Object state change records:
Content starts
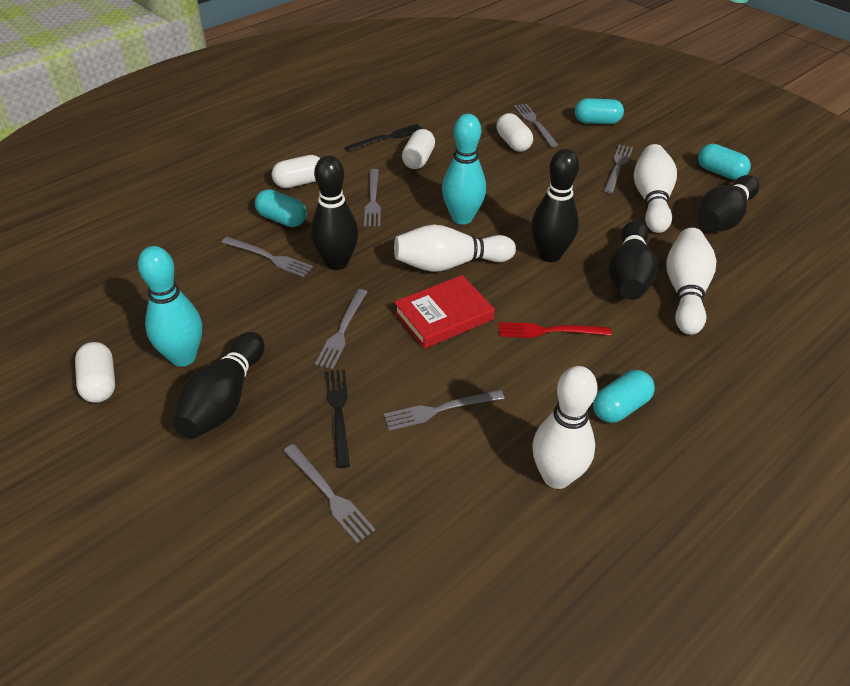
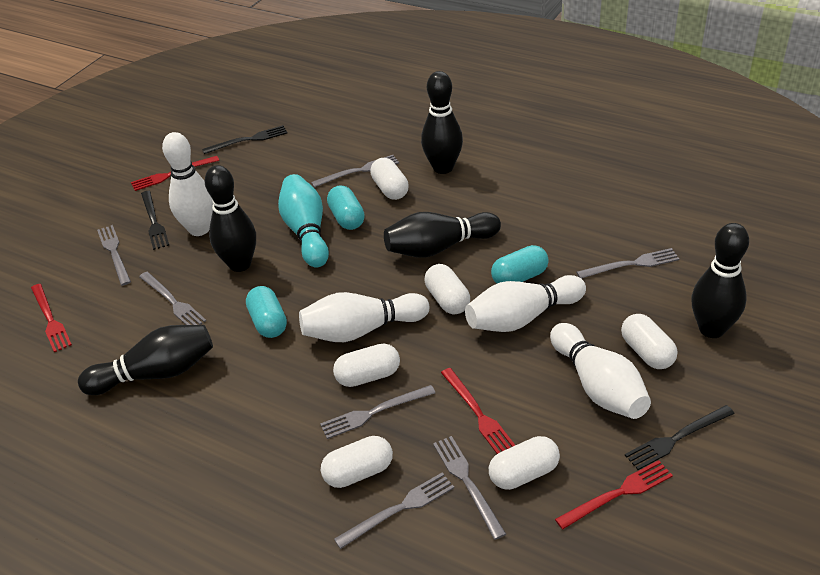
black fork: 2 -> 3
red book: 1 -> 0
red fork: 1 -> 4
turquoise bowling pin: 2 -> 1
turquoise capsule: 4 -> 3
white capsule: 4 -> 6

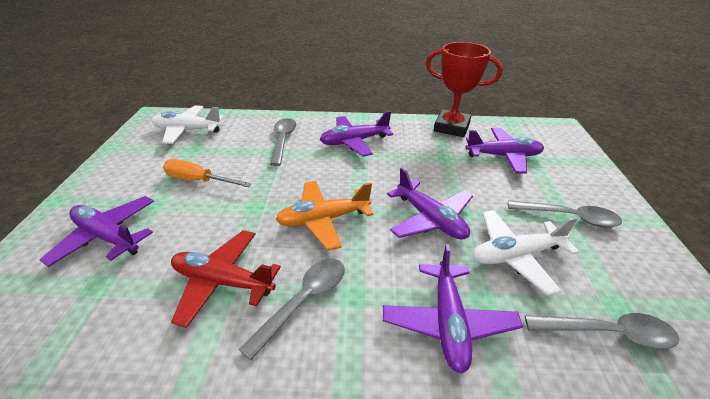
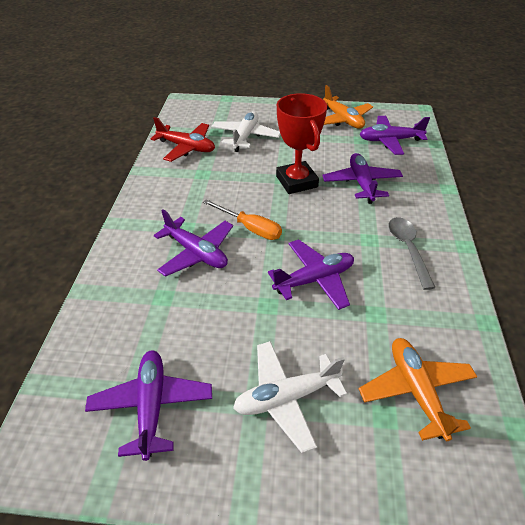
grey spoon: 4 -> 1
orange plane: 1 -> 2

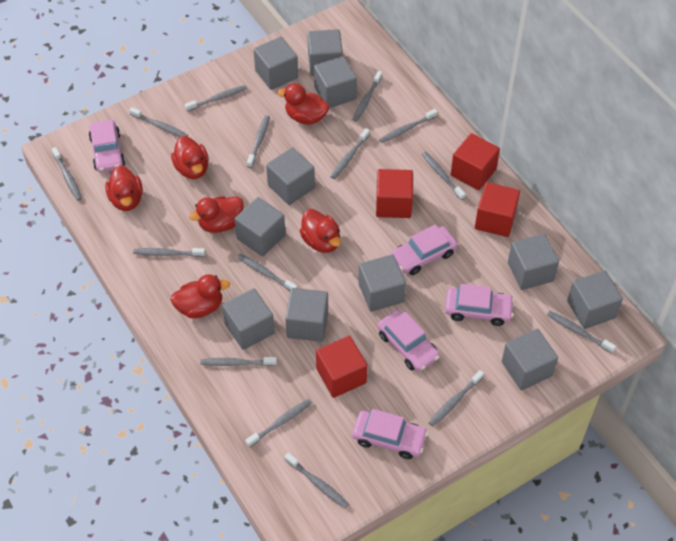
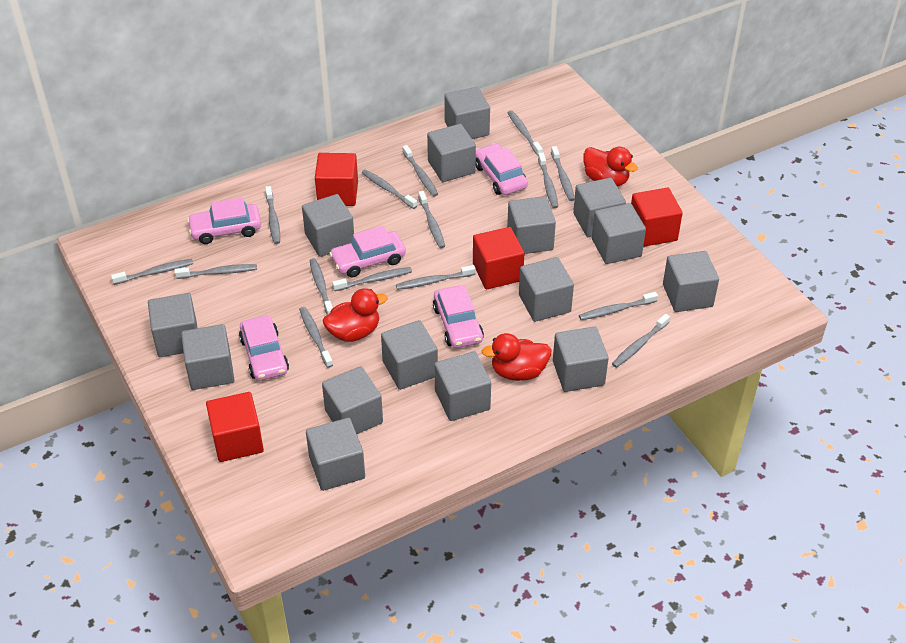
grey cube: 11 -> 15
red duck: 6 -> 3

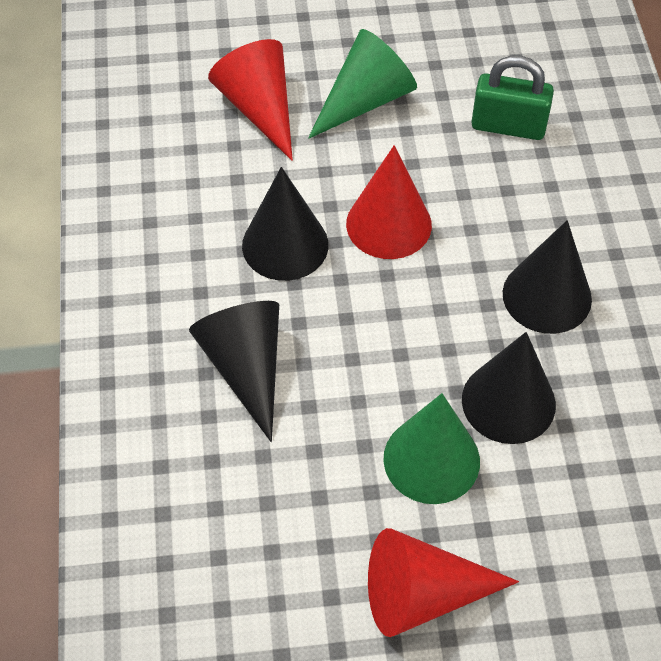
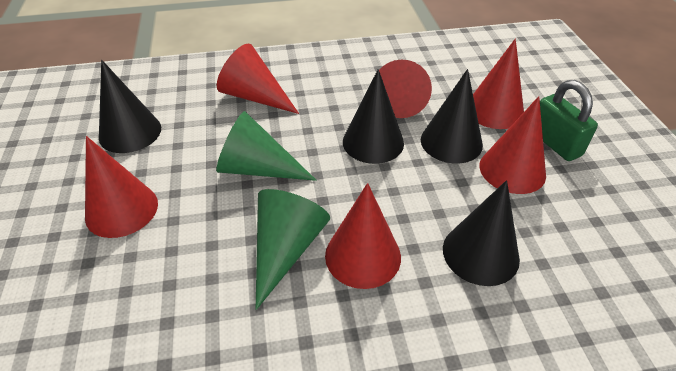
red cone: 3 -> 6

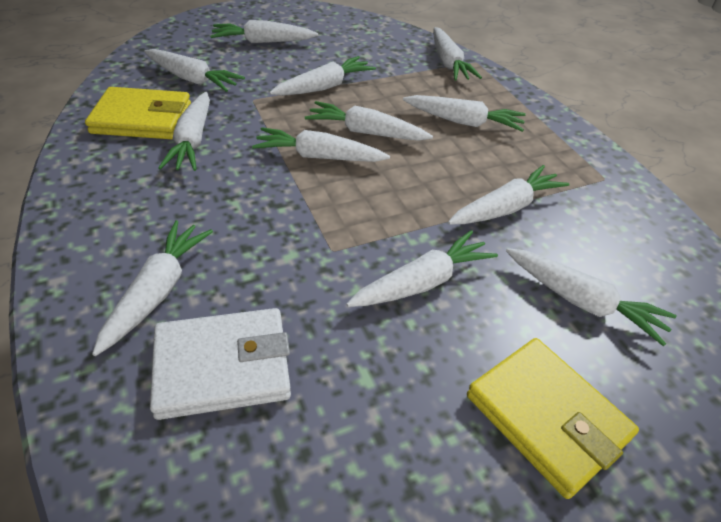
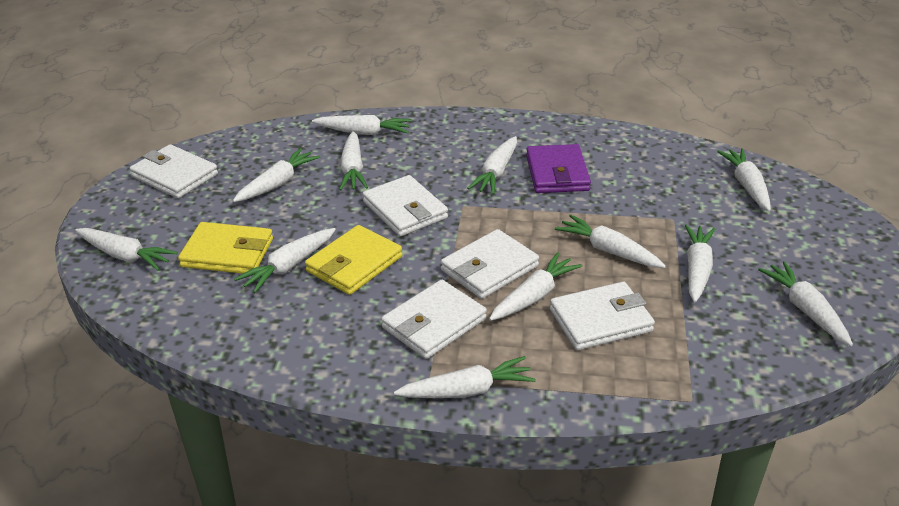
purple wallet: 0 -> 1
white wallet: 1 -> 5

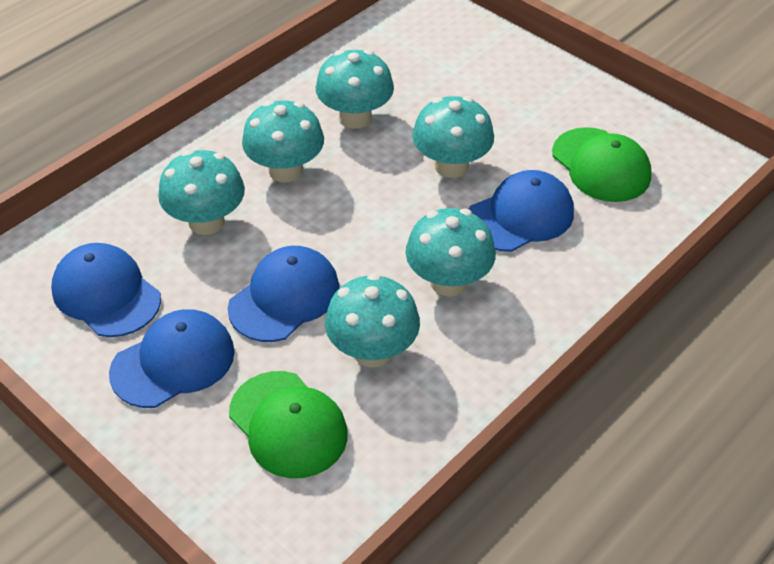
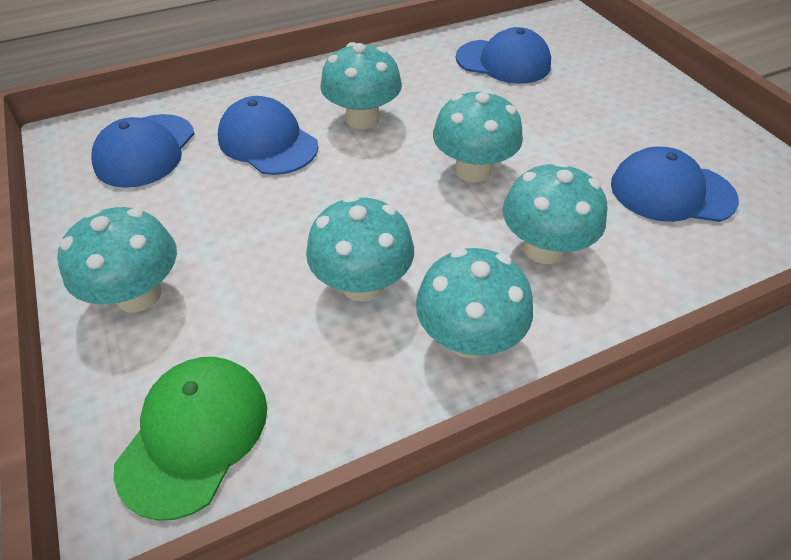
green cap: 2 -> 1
Content ends
TASK DETAILS: Return all lines from the data that include the string "turquoise".

SOLUTION FOR THIS EXERCISE:
turquoise bowling pin: 2 -> 1
turquoise capsule: 4 -> 3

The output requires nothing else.